From the data, copy out every line in which the word "pyramid" appears.

::::::::::

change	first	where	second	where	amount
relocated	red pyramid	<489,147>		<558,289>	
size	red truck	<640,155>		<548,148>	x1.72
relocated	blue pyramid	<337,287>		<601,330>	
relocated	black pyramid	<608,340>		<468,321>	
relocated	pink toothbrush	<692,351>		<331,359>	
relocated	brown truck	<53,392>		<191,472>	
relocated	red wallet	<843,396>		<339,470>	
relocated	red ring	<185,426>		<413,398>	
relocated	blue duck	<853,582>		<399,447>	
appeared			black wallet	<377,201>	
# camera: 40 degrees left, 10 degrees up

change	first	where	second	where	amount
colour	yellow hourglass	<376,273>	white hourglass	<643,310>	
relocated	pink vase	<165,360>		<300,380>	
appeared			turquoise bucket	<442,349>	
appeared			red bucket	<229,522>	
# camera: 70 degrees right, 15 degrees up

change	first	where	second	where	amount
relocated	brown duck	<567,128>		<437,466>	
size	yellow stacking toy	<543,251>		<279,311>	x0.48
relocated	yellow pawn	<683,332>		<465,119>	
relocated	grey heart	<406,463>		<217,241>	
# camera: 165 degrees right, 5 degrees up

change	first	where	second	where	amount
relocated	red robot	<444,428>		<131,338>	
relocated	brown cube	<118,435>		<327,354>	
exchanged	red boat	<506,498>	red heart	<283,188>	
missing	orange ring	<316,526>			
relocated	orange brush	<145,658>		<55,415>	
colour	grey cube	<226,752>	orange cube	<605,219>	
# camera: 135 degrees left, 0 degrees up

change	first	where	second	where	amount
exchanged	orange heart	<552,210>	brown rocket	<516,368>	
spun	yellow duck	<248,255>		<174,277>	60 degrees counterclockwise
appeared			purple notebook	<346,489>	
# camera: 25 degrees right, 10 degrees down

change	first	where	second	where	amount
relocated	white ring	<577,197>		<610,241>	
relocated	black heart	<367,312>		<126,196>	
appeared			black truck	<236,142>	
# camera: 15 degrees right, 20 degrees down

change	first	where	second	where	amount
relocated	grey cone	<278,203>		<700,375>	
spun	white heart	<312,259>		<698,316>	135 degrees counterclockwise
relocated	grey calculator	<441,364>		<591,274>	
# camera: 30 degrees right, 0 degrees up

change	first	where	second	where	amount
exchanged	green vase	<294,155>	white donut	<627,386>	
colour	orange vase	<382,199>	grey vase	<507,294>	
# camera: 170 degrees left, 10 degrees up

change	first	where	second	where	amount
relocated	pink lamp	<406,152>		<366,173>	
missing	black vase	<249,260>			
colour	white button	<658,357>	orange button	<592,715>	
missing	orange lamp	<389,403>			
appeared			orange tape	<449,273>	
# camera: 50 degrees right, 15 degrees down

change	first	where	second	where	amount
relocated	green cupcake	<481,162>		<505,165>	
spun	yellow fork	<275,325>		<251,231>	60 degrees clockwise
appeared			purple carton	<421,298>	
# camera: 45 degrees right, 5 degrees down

::::::::::

- Answer to the problem
relocated	red pyramid	<489,147>		<558,289>	
relocated	blue pyramid	<337,287>		<601,330>	
relocated	black pyramid	<608,340>		<468,321>	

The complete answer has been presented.